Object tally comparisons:
= Beginning of Section =
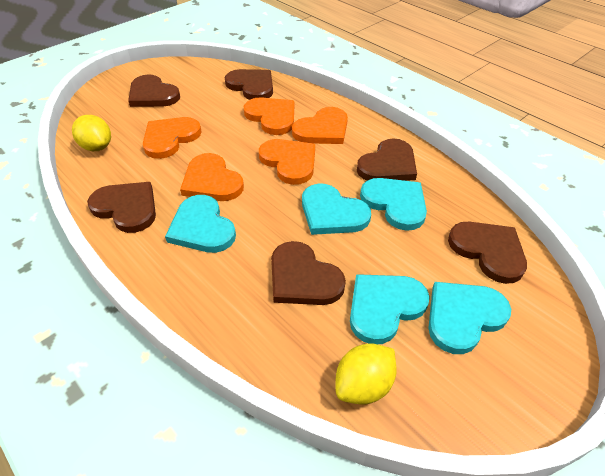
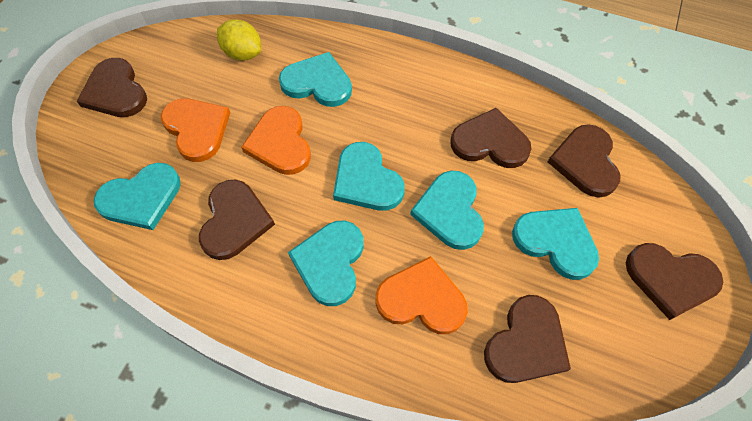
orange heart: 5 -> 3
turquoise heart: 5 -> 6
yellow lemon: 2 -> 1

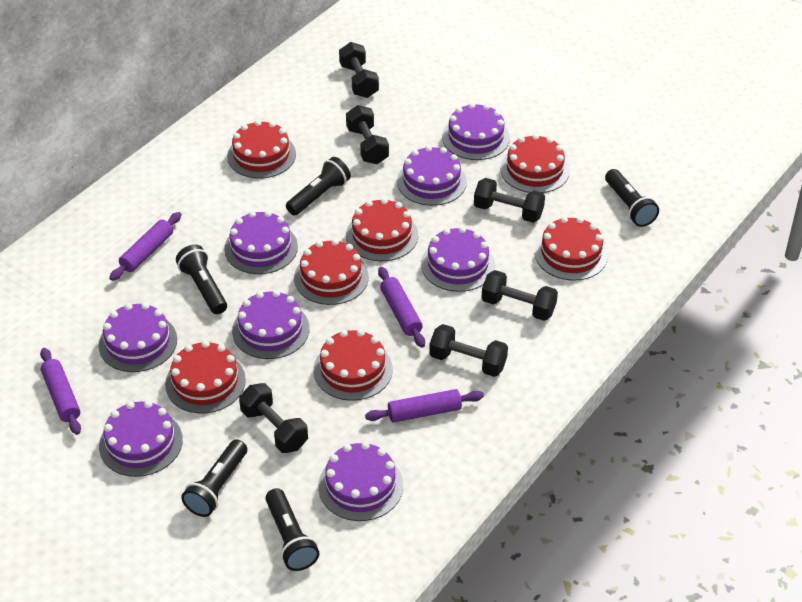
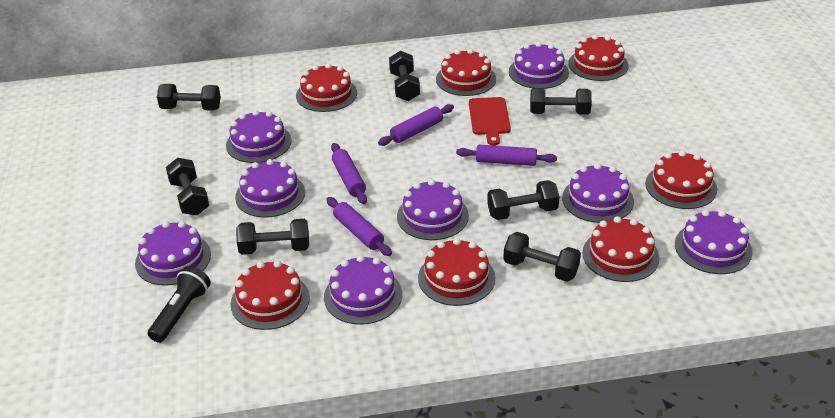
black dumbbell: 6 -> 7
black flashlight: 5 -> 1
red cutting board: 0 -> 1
= End of Section =
__BRIEF__
Apart from the images, the entries above must be returned without alteration.

__ANSWER TO THIS EXERCISE__
orange heart: 5 -> 3
turquoise heart: 5 -> 6
yellow lemon: 2 -> 1

black dumbbell: 6 -> 7
black flashlight: 5 -> 1
red cutting board: 0 -> 1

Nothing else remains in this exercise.